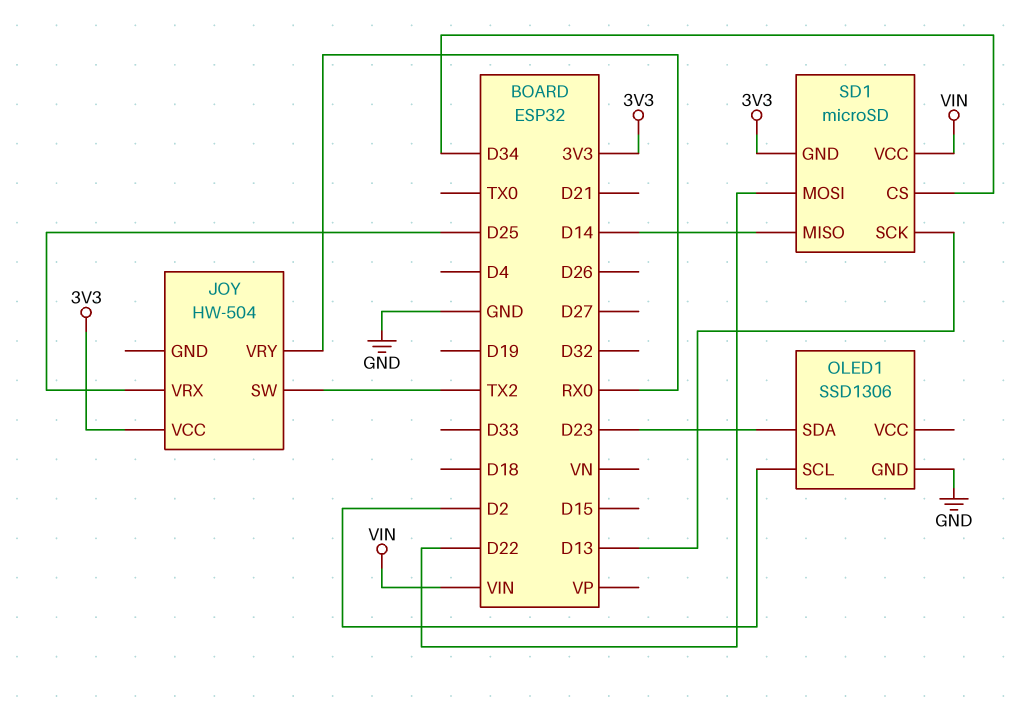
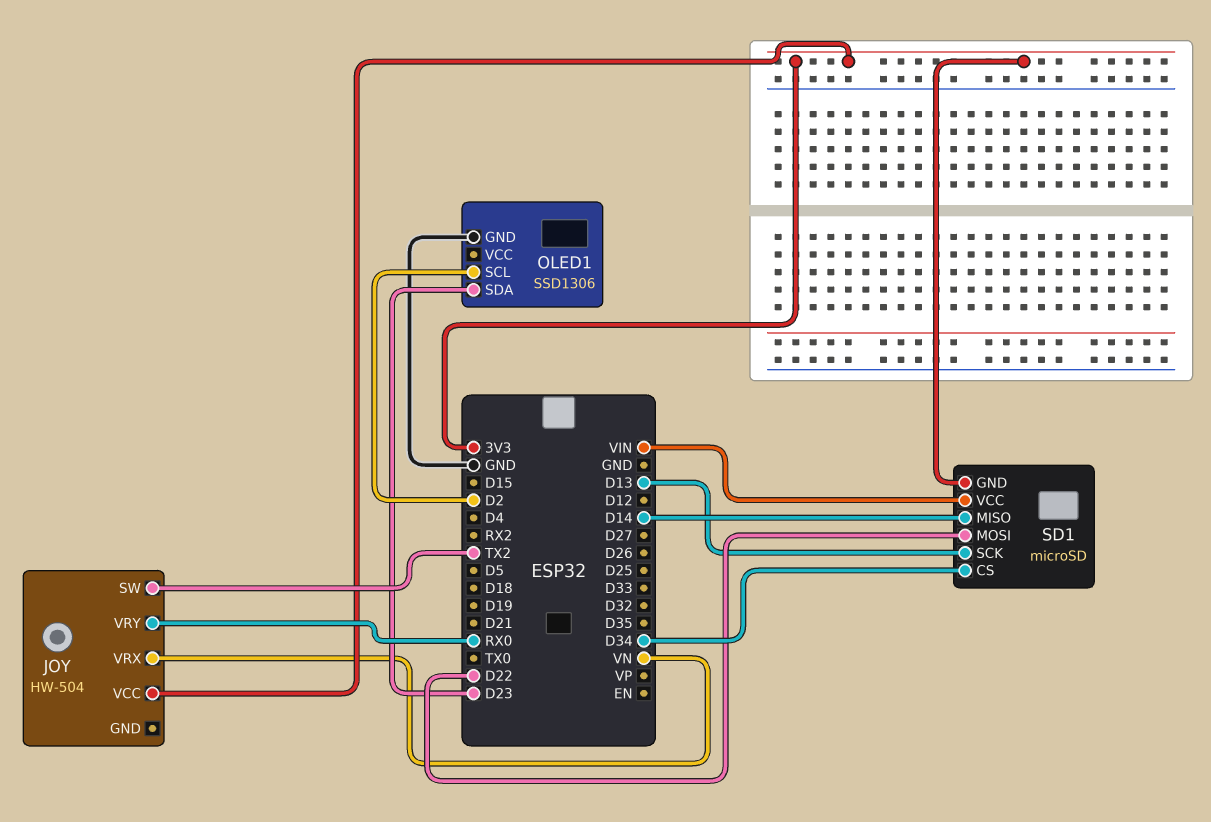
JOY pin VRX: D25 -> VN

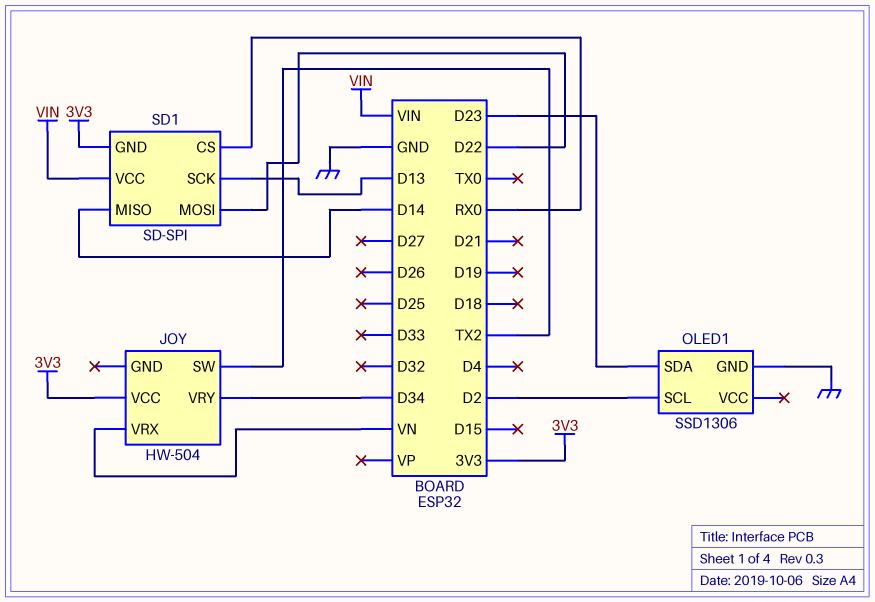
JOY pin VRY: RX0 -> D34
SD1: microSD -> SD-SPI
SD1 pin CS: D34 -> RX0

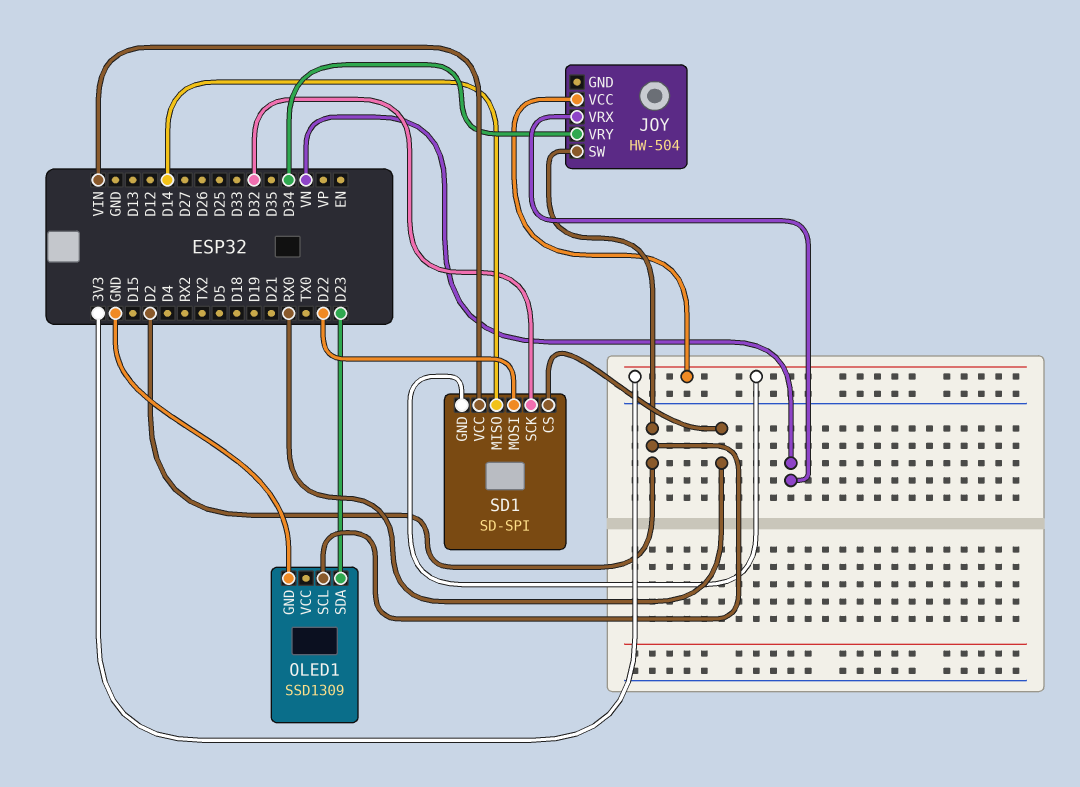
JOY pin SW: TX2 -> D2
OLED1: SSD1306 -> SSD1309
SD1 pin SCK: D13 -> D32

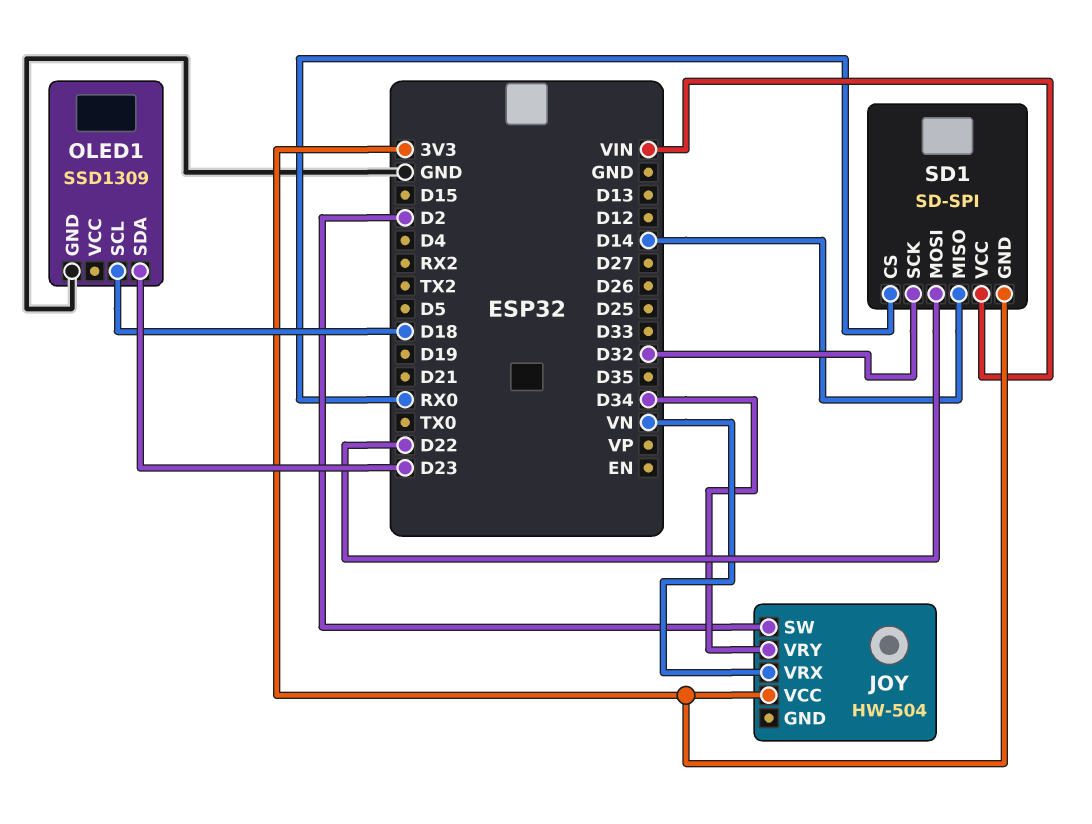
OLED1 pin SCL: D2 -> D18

What this task involves:
Copy the lines starting at the line that contains "SD1: microSD -> SD-SPI" and running to the final line of the entries, inclusive; omit all pictures.

Solution to the exercise:
SD1: microSD -> SD-SPI
SD1 pin CS: D34 -> RX0

JOY pin SW: TX2 -> D2
OLED1: SSD1306 -> SSD1309
SD1 pin SCK: D13 -> D32

OLED1 pin SCL: D2 -> D18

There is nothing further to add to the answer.